Data
┏━━
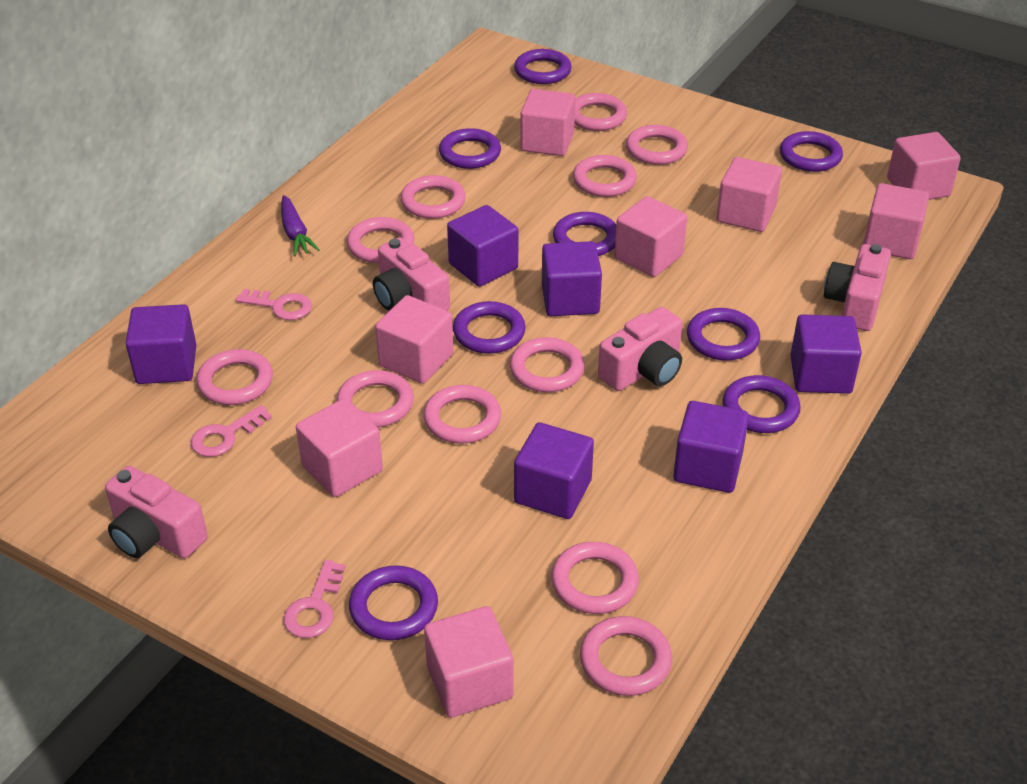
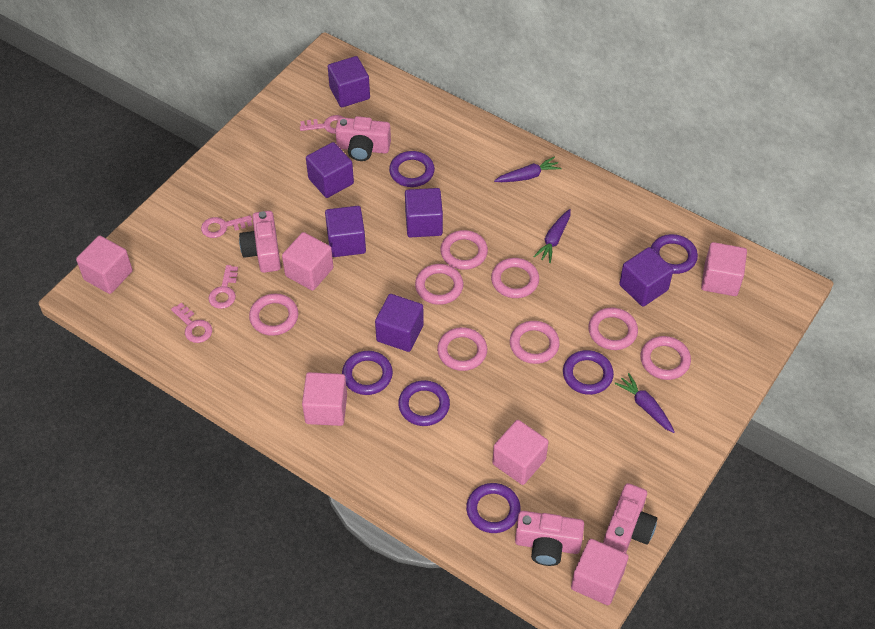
pink cube: 8 -> 6
pink key: 3 -> 4
pink ring: 11 -> 8
purple carrot: 1 -> 3
purple ring: 8 -> 6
┗━━
Goal of the exercise
Say how many lines of the data include the string "pink". Nothing other than the number should be given.

Task result
3